(The task): Two lines mark the range in the entries below: the one holding "yellow triangle: (46, 54) -> (88, 86), moved" and the one holding "purple ellipse: (658, 151)". Set down those two and all lines between them, exactly.

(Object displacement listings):
╔══
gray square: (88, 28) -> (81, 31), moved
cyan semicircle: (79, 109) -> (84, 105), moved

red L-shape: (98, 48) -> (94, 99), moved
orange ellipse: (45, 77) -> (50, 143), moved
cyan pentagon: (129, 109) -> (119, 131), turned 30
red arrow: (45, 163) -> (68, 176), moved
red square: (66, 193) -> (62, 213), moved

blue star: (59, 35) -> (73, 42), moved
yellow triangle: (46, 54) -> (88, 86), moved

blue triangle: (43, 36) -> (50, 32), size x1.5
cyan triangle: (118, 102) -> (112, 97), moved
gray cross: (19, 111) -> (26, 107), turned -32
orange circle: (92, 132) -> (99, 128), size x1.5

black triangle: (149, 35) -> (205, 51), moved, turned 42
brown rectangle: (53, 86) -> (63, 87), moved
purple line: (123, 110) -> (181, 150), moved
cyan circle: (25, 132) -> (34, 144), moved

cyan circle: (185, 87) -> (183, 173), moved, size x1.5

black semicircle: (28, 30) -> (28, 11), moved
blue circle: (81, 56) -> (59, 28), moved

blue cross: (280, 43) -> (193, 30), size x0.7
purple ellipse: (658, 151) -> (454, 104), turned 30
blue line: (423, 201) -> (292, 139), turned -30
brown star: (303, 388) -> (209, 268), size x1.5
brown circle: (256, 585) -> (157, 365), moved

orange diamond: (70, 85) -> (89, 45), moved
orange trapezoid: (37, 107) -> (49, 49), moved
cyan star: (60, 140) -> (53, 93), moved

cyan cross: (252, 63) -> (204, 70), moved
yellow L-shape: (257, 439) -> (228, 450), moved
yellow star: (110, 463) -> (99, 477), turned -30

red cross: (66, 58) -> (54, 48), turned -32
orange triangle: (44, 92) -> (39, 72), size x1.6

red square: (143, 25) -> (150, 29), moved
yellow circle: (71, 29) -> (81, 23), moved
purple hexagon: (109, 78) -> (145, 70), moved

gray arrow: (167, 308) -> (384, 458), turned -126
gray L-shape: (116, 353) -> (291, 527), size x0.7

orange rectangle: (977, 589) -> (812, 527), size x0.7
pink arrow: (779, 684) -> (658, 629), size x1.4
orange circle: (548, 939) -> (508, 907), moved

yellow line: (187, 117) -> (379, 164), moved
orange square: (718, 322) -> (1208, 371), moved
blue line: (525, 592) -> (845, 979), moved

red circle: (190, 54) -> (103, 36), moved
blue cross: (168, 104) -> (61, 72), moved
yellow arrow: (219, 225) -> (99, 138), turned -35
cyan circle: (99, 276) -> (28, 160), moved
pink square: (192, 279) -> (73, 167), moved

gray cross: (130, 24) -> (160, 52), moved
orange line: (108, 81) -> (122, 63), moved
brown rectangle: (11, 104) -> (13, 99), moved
╚══
(Result):
yellow triangle: (46, 54) -> (88, 86), moved

blue triangle: (43, 36) -> (50, 32), size x1.5
cyan triangle: (118, 102) -> (112, 97), moved
gray cross: (19, 111) -> (26, 107), turned -32
orange circle: (92, 132) -> (99, 128), size x1.5

black triangle: (149, 35) -> (205, 51), moved, turned 42
brown rectangle: (53, 86) -> (63, 87), moved
purple line: (123, 110) -> (181, 150), moved
cyan circle: (25, 132) -> (34, 144), moved

cyan circle: (185, 87) -> (183, 173), moved, size x1.5

black semicircle: (28, 30) -> (28, 11), moved
blue circle: (81, 56) -> (59, 28), moved

blue cross: (280, 43) -> (193, 30), size x0.7
purple ellipse: (658, 151) -> (454, 104), turned 30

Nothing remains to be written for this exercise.